Work item:
Read the records below. Copy each line where the string "yellow" occurs.

[Input material]

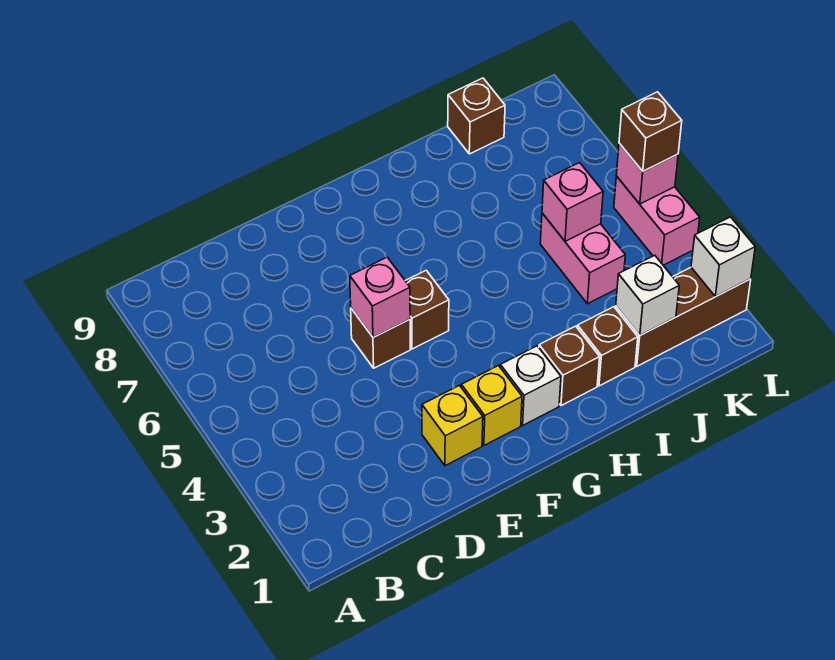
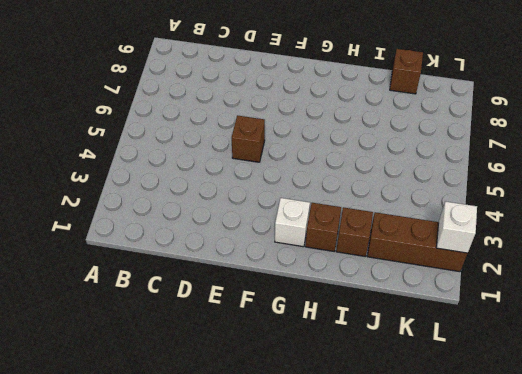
none -> yellow brick E2 level 1
none -> yellow brick F2 level 1
none -> brown brick F5 level 1

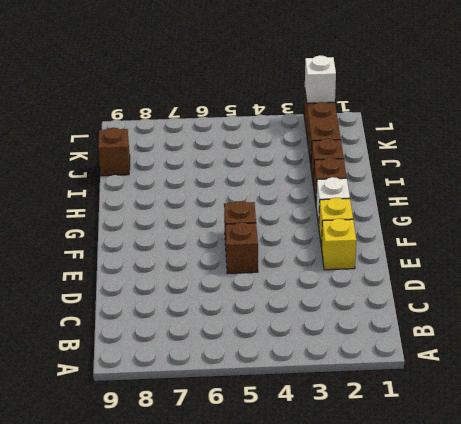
none -> pink brick J4:J5 level 1
none -> pink brick L4:L5 level 1
none -> pink brick E5 level 2

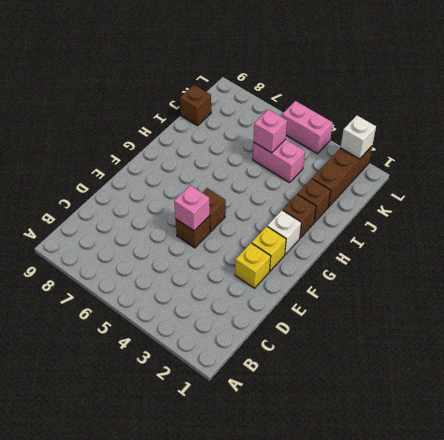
none -> white brick J2 level 2
none -> pink brick L5 level 2
none -> brown brick L5 level 3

[/Input material]

Exercise result:
none -> yellow brick E2 level 1
none -> yellow brick F2 level 1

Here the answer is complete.